● What is required
Print only the lines below from the one with "LUX pin SCL: A0 -> A1" to the one with "SCALE pin SCK: A0 -> 16", both included, exactly as they stand. Leave pictures out.

(Provided records Opens)

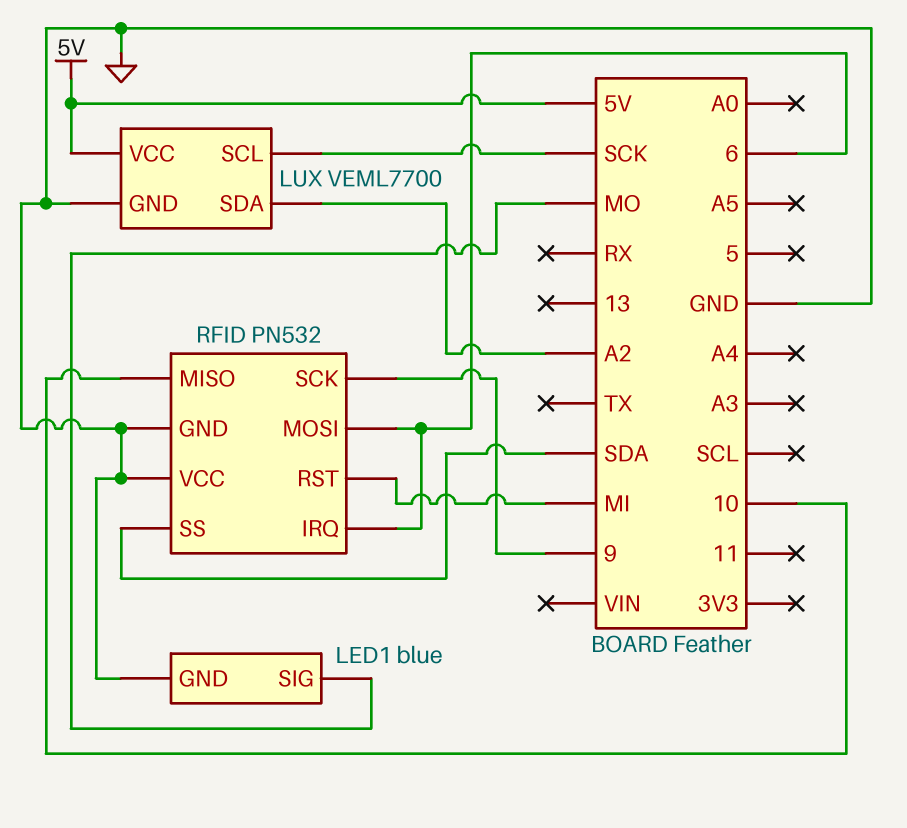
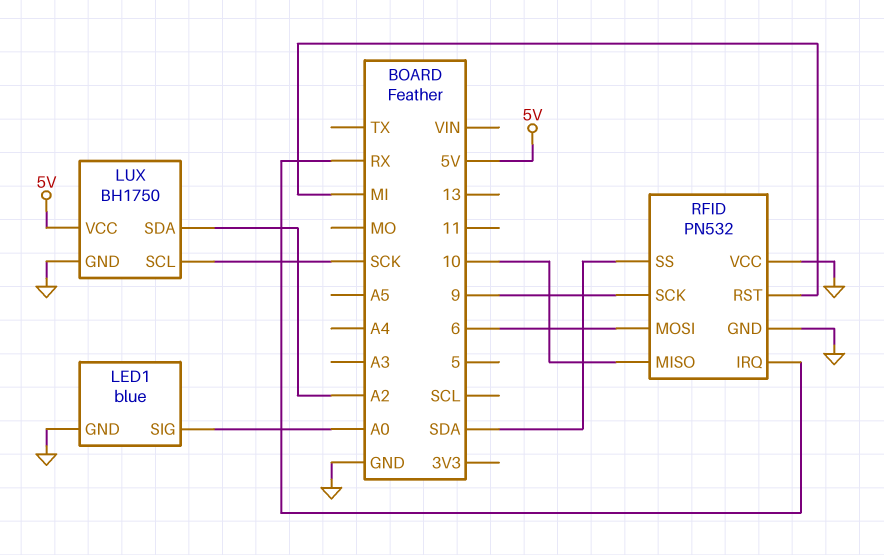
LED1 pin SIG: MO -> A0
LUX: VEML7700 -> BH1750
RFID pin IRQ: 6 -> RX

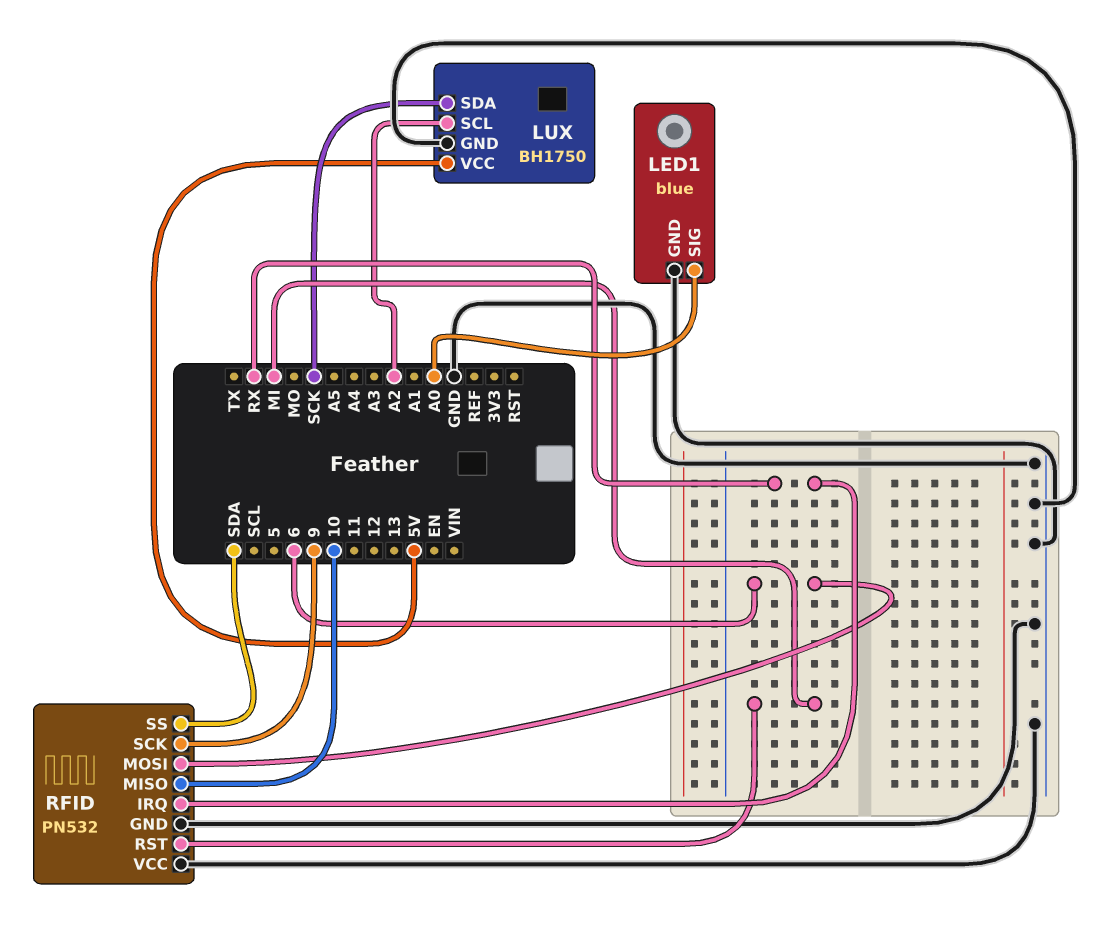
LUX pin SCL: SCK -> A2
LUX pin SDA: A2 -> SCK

(Provided records Closes)
(Provided records Opens)

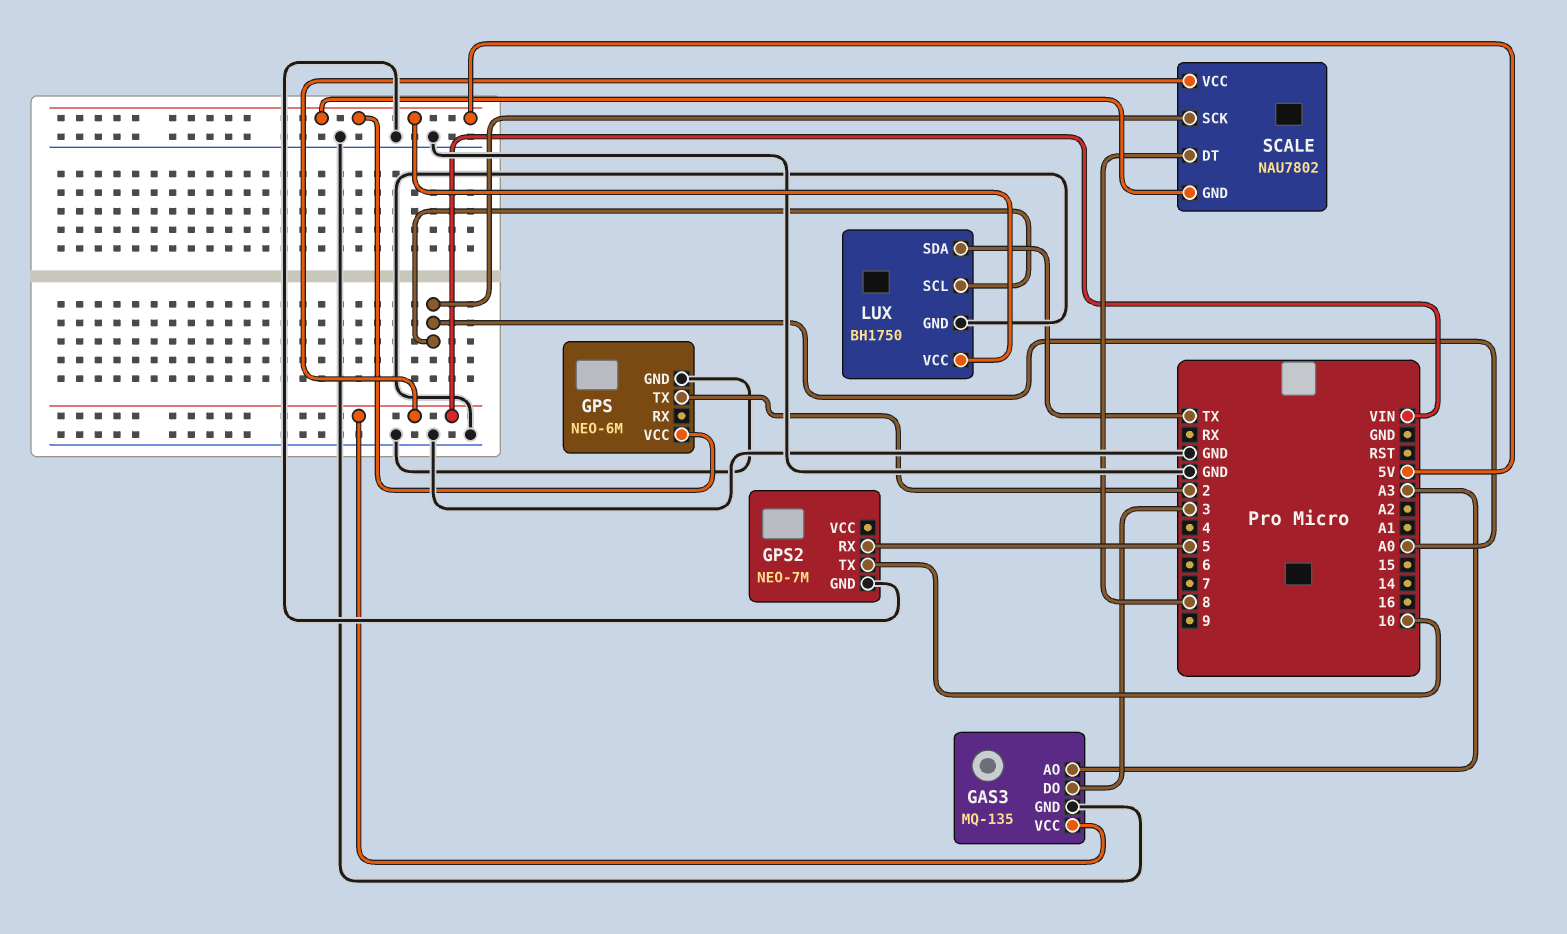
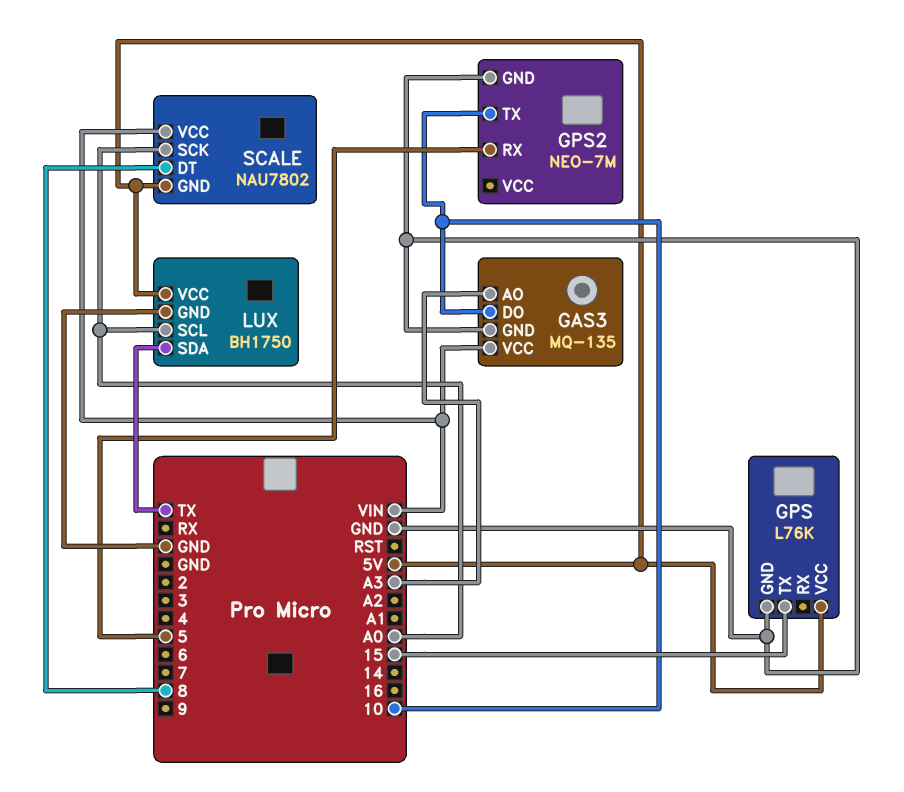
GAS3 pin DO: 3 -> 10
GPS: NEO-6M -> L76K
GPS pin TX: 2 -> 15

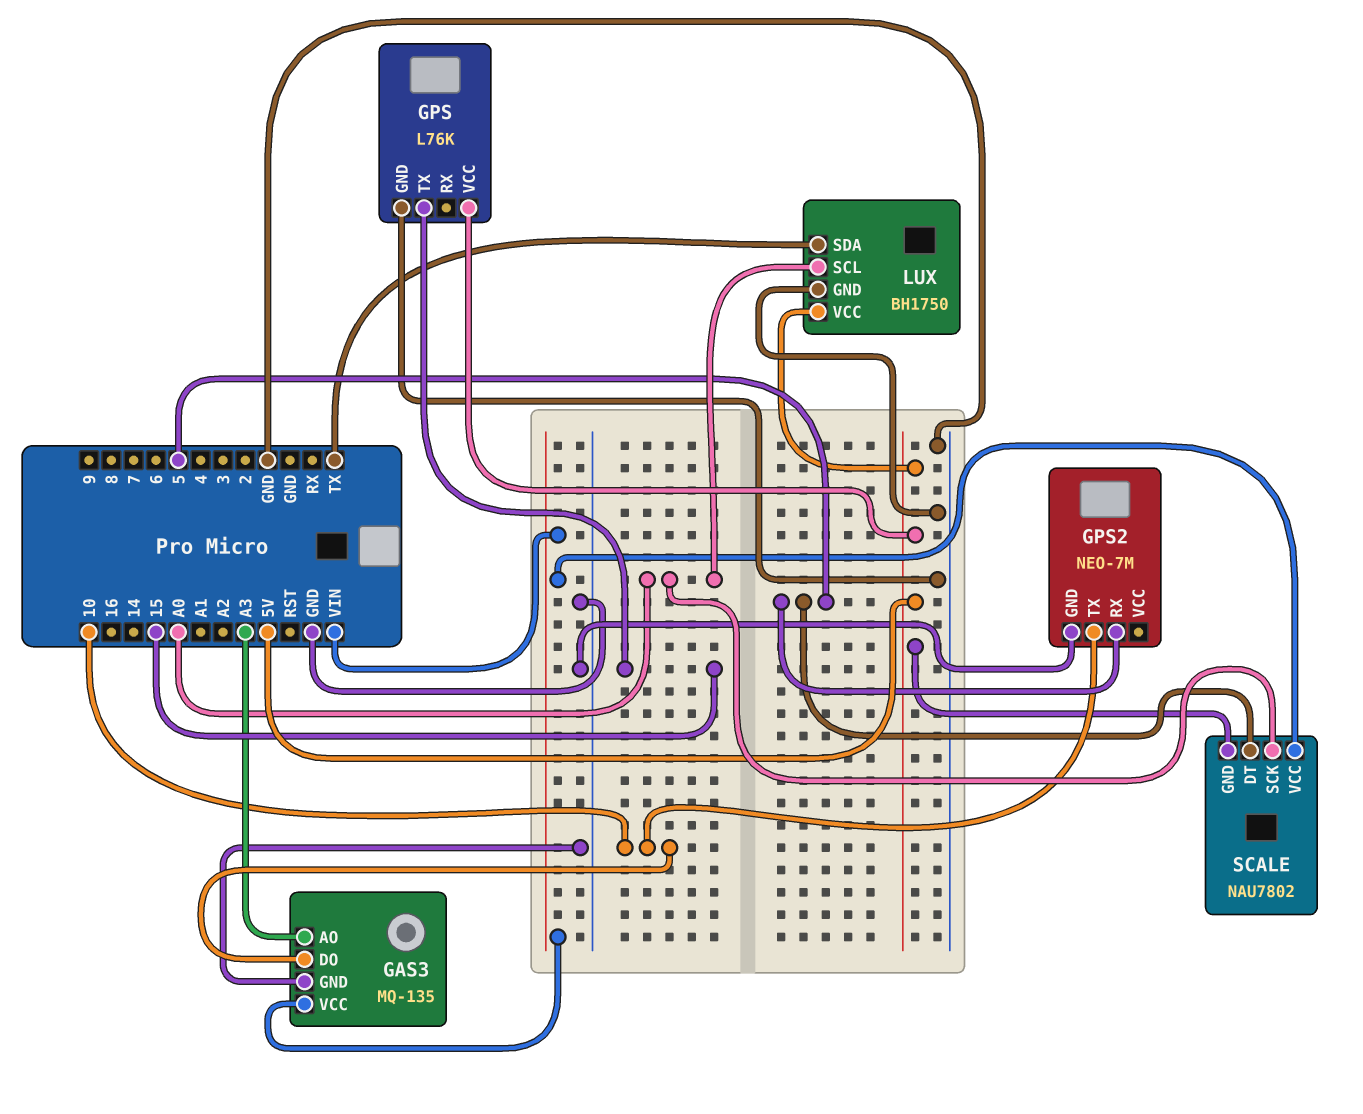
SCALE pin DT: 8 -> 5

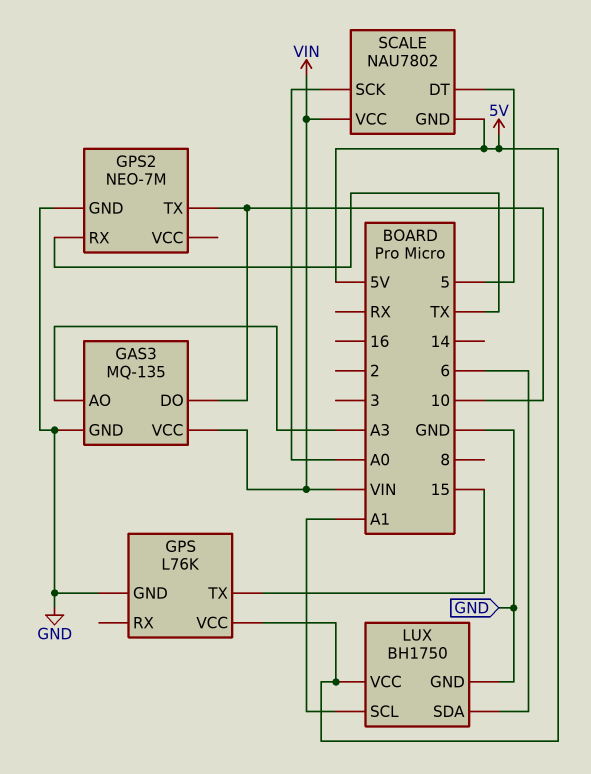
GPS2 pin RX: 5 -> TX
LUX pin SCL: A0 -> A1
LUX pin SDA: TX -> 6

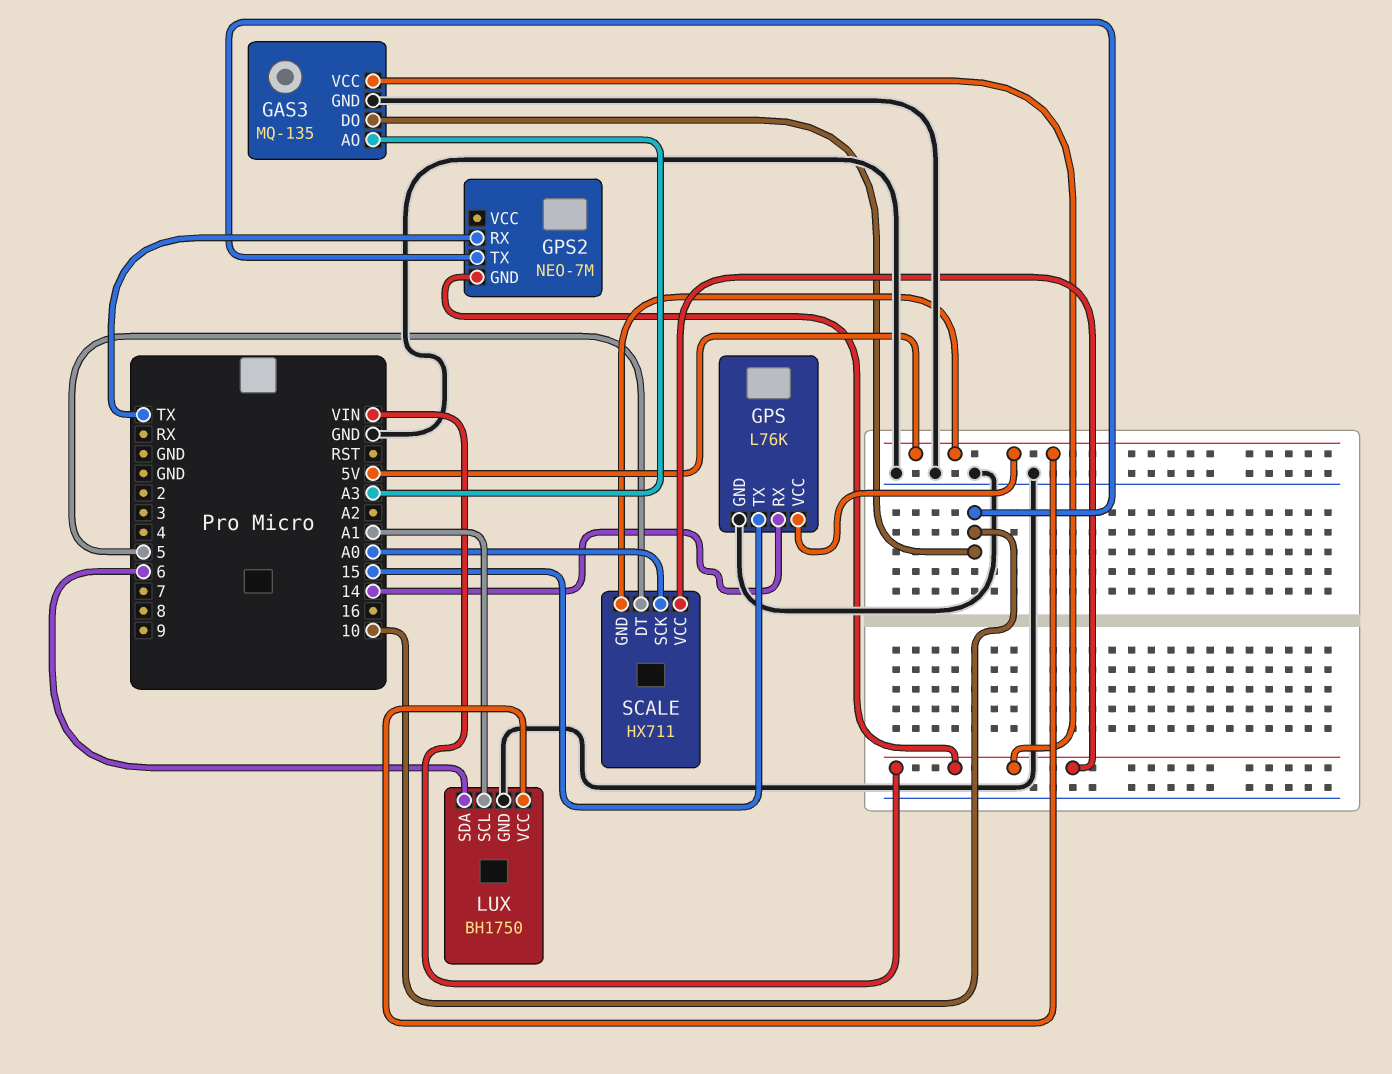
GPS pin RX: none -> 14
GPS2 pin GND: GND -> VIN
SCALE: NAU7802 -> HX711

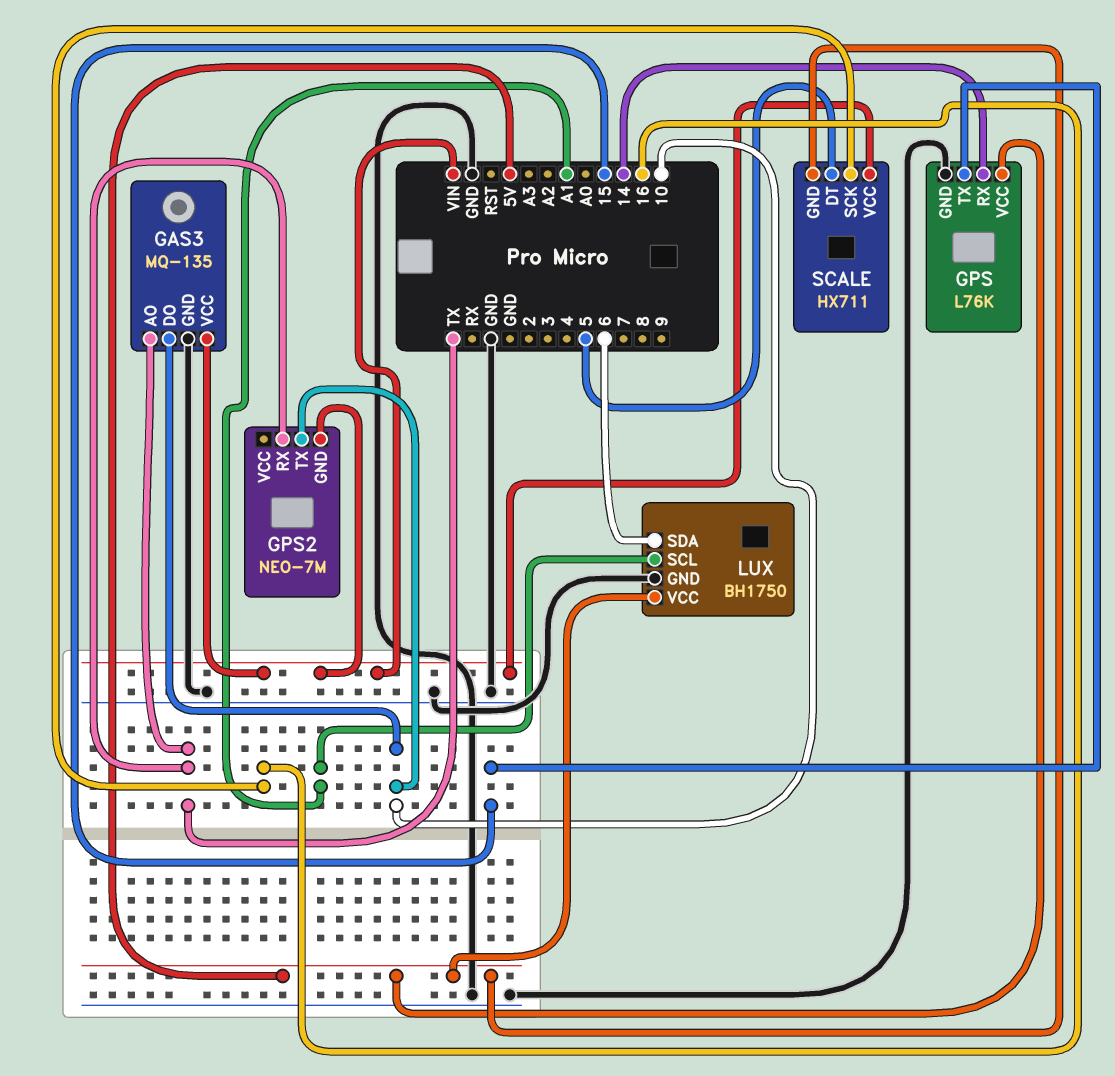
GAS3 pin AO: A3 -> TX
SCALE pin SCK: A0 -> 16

(Provided records Closes)

● Solution below
LUX pin SCL: A0 -> A1
LUX pin SDA: TX -> 6

GPS pin RX: none -> 14
GPS2 pin GND: GND -> VIN
SCALE: NAU7802 -> HX711

GAS3 pin AO: A3 -> TX
SCALE pin SCK: A0 -> 16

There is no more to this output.